----- INFORMATION SHOWN
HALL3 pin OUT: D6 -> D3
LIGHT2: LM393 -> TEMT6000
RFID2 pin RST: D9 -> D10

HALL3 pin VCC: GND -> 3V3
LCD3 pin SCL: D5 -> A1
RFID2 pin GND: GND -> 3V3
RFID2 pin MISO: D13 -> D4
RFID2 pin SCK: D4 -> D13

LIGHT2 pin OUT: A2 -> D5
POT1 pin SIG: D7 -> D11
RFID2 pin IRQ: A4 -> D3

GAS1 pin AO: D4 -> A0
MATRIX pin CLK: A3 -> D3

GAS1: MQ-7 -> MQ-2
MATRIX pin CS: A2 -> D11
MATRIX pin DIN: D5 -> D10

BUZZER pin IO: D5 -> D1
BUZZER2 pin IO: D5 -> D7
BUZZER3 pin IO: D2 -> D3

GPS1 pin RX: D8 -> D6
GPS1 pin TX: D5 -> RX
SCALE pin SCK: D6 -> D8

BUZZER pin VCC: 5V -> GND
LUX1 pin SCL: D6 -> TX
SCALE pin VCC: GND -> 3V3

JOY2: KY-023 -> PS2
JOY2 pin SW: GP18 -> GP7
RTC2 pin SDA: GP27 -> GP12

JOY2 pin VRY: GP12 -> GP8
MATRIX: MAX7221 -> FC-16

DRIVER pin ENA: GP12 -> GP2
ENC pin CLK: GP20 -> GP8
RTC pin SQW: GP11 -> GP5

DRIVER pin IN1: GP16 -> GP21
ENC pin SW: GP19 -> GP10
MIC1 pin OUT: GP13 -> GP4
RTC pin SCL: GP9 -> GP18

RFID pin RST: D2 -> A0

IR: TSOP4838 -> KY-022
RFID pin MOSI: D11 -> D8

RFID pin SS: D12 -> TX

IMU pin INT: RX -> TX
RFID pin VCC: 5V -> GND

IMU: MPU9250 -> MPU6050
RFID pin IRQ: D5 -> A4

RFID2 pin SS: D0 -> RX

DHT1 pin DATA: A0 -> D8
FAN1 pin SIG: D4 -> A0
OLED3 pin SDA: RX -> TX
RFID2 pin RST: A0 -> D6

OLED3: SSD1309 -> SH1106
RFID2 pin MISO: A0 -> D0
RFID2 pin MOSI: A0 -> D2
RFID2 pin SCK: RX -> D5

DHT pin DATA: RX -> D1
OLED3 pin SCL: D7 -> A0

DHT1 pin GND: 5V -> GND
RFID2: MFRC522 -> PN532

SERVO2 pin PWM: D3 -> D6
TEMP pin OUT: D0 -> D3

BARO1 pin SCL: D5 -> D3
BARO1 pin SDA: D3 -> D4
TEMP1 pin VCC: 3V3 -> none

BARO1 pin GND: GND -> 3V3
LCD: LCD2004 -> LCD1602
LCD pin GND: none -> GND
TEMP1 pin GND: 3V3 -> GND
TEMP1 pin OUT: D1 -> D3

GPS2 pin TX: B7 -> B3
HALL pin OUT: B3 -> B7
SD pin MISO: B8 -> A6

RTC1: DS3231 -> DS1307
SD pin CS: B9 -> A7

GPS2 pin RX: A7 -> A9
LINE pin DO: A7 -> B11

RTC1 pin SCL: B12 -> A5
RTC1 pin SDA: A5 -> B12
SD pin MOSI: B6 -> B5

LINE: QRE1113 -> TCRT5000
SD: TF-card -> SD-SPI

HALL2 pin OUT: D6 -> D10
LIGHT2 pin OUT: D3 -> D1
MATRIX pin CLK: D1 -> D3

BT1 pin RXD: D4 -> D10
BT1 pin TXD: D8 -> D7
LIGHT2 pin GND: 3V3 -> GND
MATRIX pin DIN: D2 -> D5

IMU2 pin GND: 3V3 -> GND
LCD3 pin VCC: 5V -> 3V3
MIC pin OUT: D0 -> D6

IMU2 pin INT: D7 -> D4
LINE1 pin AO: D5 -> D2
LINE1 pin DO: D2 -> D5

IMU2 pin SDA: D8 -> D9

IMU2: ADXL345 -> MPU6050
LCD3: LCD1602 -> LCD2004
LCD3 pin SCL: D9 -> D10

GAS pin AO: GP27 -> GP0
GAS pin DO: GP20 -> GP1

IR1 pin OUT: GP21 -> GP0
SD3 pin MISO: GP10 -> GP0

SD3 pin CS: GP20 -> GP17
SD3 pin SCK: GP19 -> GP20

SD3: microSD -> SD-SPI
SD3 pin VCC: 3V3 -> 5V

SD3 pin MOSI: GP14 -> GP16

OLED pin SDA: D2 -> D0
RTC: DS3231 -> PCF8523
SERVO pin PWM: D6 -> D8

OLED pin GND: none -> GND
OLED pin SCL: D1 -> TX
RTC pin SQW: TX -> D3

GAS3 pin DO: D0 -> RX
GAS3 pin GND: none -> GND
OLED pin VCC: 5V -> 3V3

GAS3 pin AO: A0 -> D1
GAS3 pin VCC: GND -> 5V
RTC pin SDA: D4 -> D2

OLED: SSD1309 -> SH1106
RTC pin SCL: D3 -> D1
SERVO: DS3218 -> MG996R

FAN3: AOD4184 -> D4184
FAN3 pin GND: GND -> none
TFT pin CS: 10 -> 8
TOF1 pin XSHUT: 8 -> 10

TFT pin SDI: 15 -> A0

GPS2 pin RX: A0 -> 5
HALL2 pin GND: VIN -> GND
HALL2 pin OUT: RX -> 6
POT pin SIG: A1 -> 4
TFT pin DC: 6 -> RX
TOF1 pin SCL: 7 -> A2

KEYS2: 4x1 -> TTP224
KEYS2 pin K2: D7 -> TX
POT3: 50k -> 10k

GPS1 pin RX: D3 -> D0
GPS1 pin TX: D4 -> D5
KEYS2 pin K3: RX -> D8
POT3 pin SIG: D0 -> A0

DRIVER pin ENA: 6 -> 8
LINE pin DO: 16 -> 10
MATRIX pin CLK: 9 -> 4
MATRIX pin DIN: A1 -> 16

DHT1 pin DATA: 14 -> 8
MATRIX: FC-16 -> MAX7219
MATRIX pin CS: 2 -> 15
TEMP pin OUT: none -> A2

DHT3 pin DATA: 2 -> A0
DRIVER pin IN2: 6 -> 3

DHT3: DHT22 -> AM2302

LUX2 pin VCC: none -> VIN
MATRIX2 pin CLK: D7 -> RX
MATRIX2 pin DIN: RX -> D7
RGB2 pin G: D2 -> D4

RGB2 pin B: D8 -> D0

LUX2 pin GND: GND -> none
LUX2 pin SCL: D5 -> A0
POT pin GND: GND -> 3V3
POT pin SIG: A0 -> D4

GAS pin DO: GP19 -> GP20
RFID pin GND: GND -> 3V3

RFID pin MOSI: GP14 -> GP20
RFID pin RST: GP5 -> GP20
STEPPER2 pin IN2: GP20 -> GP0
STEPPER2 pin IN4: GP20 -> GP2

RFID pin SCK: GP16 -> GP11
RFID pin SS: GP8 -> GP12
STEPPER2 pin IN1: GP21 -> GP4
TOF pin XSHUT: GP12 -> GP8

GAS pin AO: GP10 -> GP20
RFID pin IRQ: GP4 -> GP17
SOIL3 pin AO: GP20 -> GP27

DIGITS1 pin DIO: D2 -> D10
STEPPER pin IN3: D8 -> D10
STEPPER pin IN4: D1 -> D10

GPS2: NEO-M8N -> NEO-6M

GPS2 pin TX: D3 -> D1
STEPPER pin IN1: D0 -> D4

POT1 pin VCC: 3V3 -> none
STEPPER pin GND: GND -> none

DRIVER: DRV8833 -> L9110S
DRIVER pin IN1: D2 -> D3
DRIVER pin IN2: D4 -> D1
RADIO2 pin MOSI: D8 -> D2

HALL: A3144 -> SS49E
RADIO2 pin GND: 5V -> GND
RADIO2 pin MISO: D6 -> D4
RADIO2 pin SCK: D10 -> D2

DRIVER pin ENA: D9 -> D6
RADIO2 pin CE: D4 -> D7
----------
▶ **WORK TO COMPLETE**: Return, word for word, the lines of the data above from the line with "LIGHT2 pin GND: 3V3 -> GND" through the line with "TOF pin XSHUT: GP12 -> GP8", inclusive.

▶ **TASK RESULT**:
LIGHT2 pin GND: 3V3 -> GND
MATRIX pin DIN: D2 -> D5

IMU2 pin GND: 3V3 -> GND
LCD3 pin VCC: 5V -> 3V3
MIC pin OUT: D0 -> D6

IMU2 pin INT: D7 -> D4
LINE1 pin AO: D5 -> D2
LINE1 pin DO: D2 -> D5

IMU2 pin SDA: D8 -> D9

IMU2: ADXL345 -> MPU6050
LCD3: LCD1602 -> LCD2004
LCD3 pin SCL: D9 -> D10

GAS pin AO: GP27 -> GP0
GAS pin DO: GP20 -> GP1

IR1 pin OUT: GP21 -> GP0
SD3 pin MISO: GP10 -> GP0

SD3 pin CS: GP20 -> GP17
SD3 pin SCK: GP19 -> GP20

SD3: microSD -> SD-SPI
SD3 pin VCC: 3V3 -> 5V

SD3 pin MOSI: GP14 -> GP16

OLED pin SDA: D2 -> D0
RTC: DS3231 -> PCF8523
SERVO pin PWM: D6 -> D8

OLED pin GND: none -> GND
OLED pin SCL: D1 -> TX
RTC pin SQW: TX -> D3

GAS3 pin DO: D0 -> RX
GAS3 pin GND: none -> GND
OLED pin VCC: 5V -> 3V3

GAS3 pin AO: A0 -> D1
GAS3 pin VCC: GND -> 5V
RTC pin SDA: D4 -> D2

OLED: SSD1309 -> SH1106
RTC pin SCL: D3 -> D1
SERVO: DS3218 -> MG996R

FAN3: AOD4184 -> D4184
FAN3 pin GND: GND -> none
TFT pin CS: 10 -> 8
TOF1 pin XSHUT: 8 -> 10

TFT pin SDI: 15 -> A0

GPS2 pin RX: A0 -> 5
HALL2 pin GND: VIN -> GND
HALL2 pin OUT: RX -> 6
POT pin SIG: A1 -> 4
TFT pin DC: 6 -> RX
TOF1 pin SCL: 7 -> A2

KEYS2: 4x1 -> TTP224
KEYS2 pin K2: D7 -> TX
POT3: 50k -> 10k

GPS1 pin RX: D3 -> D0
GPS1 pin TX: D4 -> D5
KEYS2 pin K3: RX -> D8
POT3 pin SIG: D0 -> A0

DRIVER pin ENA: 6 -> 8
LINE pin DO: 16 -> 10
MATRIX pin CLK: 9 -> 4
MATRIX pin DIN: A1 -> 16

DHT1 pin DATA: 14 -> 8
MATRIX: FC-16 -> MAX7219
MATRIX pin CS: 2 -> 15
TEMP pin OUT: none -> A2

DHT3 pin DATA: 2 -> A0
DRIVER pin IN2: 6 -> 3

DHT3: DHT22 -> AM2302

LUX2 pin VCC: none -> VIN
MATRIX2 pin CLK: D7 -> RX
MATRIX2 pin DIN: RX -> D7
RGB2 pin G: D2 -> D4

RGB2 pin B: D8 -> D0

LUX2 pin GND: GND -> none
LUX2 pin SCL: D5 -> A0
POT pin GND: GND -> 3V3
POT pin SIG: A0 -> D4

GAS pin DO: GP19 -> GP20
RFID pin GND: GND -> 3V3

RFID pin MOSI: GP14 -> GP20
RFID pin RST: GP5 -> GP20
STEPPER2 pin IN2: GP20 -> GP0
STEPPER2 pin IN4: GP20 -> GP2

RFID pin SCK: GP16 -> GP11
RFID pin SS: GP8 -> GP12
STEPPER2 pin IN1: GP21 -> GP4
TOF pin XSHUT: GP12 -> GP8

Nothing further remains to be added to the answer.